[Provided records]
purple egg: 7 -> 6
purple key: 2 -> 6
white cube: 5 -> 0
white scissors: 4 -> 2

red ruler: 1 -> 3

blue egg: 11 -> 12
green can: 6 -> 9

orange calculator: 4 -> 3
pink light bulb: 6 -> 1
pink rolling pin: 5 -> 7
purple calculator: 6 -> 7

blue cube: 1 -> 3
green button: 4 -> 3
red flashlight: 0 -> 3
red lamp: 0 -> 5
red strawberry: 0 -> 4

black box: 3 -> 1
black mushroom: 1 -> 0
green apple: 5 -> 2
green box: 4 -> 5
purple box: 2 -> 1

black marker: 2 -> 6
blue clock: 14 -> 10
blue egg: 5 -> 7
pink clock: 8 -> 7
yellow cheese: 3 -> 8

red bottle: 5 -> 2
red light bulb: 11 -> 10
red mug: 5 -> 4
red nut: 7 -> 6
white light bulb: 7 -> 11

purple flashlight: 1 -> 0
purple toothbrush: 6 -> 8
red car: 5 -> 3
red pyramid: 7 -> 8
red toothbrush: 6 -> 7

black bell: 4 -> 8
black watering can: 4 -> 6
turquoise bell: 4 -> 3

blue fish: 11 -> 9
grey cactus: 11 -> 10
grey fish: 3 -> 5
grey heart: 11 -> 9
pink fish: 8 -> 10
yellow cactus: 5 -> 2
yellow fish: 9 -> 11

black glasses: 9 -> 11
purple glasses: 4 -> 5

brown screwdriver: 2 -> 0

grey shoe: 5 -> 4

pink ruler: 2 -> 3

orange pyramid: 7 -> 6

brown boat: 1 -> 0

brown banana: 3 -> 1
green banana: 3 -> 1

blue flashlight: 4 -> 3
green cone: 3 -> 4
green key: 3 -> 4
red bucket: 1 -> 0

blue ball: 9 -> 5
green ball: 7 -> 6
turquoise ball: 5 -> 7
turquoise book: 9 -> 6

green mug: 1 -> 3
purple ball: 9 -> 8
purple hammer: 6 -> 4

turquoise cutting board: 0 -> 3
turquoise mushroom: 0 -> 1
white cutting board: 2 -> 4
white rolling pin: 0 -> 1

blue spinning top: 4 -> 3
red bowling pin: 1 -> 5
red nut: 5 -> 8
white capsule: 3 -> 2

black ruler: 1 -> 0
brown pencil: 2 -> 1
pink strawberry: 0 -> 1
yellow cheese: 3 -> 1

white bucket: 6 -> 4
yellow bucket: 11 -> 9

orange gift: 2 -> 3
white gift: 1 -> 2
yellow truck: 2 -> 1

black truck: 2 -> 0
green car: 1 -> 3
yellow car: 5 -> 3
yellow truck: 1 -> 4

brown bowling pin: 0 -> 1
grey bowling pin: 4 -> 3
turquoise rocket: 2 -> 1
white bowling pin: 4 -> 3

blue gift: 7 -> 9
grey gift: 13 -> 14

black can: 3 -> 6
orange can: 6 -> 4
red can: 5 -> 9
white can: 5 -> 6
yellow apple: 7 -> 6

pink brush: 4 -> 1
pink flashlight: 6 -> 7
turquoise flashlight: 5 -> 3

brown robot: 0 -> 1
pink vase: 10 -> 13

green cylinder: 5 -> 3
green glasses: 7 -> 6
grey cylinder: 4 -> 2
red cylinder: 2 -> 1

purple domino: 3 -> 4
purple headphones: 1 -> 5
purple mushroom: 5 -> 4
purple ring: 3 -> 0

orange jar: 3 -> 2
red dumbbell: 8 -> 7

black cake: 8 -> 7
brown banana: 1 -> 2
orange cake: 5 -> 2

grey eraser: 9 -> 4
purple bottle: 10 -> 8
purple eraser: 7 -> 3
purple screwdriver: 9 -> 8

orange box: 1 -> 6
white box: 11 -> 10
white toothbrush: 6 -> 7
[/Provided records]
● **What you should do**: Write the data out again in full. Match it word for word.

● **Written answer**:
purple egg: 7 -> 6
purple key: 2 -> 6
white cube: 5 -> 0
white scissors: 4 -> 2

red ruler: 1 -> 3

blue egg: 11 -> 12
green can: 6 -> 9

orange calculator: 4 -> 3
pink light bulb: 6 -> 1
pink rolling pin: 5 -> 7
purple calculator: 6 -> 7

blue cube: 1 -> 3
green button: 4 -> 3
red flashlight: 0 -> 3
red lamp: 0 -> 5
red strawberry: 0 -> 4

black box: 3 -> 1
black mushroom: 1 -> 0
green apple: 5 -> 2
green box: 4 -> 5
purple box: 2 -> 1

black marker: 2 -> 6
blue clock: 14 -> 10
blue egg: 5 -> 7
pink clock: 8 -> 7
yellow cheese: 3 -> 8

red bottle: 5 -> 2
red light bulb: 11 -> 10
red mug: 5 -> 4
red nut: 7 -> 6
white light bulb: 7 -> 11

purple flashlight: 1 -> 0
purple toothbrush: 6 -> 8
red car: 5 -> 3
red pyramid: 7 -> 8
red toothbrush: 6 -> 7

black bell: 4 -> 8
black watering can: 4 -> 6
turquoise bell: 4 -> 3

blue fish: 11 -> 9
grey cactus: 11 -> 10
grey fish: 3 -> 5
grey heart: 11 -> 9
pink fish: 8 -> 10
yellow cactus: 5 -> 2
yellow fish: 9 -> 11

black glasses: 9 -> 11
purple glasses: 4 -> 5

brown screwdriver: 2 -> 0

grey shoe: 5 -> 4

pink ruler: 2 -> 3

orange pyramid: 7 -> 6

brown boat: 1 -> 0

brown banana: 3 -> 1
green banana: 3 -> 1

blue flashlight: 4 -> 3
green cone: 3 -> 4
green key: 3 -> 4
red bucket: 1 -> 0

blue ball: 9 -> 5
green ball: 7 -> 6
turquoise ball: 5 -> 7
turquoise book: 9 -> 6

green mug: 1 -> 3
purple ball: 9 -> 8
purple hammer: 6 -> 4

turquoise cutting board: 0 -> 3
turquoise mushroom: 0 -> 1
white cutting board: 2 -> 4
white rolling pin: 0 -> 1

blue spinning top: 4 -> 3
red bowling pin: 1 -> 5
red nut: 5 -> 8
white capsule: 3 -> 2

black ruler: 1 -> 0
brown pencil: 2 -> 1
pink strawberry: 0 -> 1
yellow cheese: 3 -> 1

white bucket: 6 -> 4
yellow bucket: 11 -> 9

orange gift: 2 -> 3
white gift: 1 -> 2
yellow truck: 2 -> 1

black truck: 2 -> 0
green car: 1 -> 3
yellow car: 5 -> 3
yellow truck: 1 -> 4

brown bowling pin: 0 -> 1
grey bowling pin: 4 -> 3
turquoise rocket: 2 -> 1
white bowling pin: 4 -> 3

blue gift: 7 -> 9
grey gift: 13 -> 14

black can: 3 -> 6
orange can: 6 -> 4
red can: 5 -> 9
white can: 5 -> 6
yellow apple: 7 -> 6

pink brush: 4 -> 1
pink flashlight: 6 -> 7
turquoise flashlight: 5 -> 3

brown robot: 0 -> 1
pink vase: 10 -> 13

green cylinder: 5 -> 3
green glasses: 7 -> 6
grey cylinder: 4 -> 2
red cylinder: 2 -> 1

purple domino: 3 -> 4
purple headphones: 1 -> 5
purple mushroom: 5 -> 4
purple ring: 3 -> 0

orange jar: 3 -> 2
red dumbbell: 8 -> 7

black cake: 8 -> 7
brown banana: 1 -> 2
orange cake: 5 -> 2

grey eraser: 9 -> 4
purple bottle: 10 -> 8
purple eraser: 7 -> 3
purple screwdriver: 9 -> 8

orange box: 1 -> 6
white box: 11 -> 10
white toothbrush: 6 -> 7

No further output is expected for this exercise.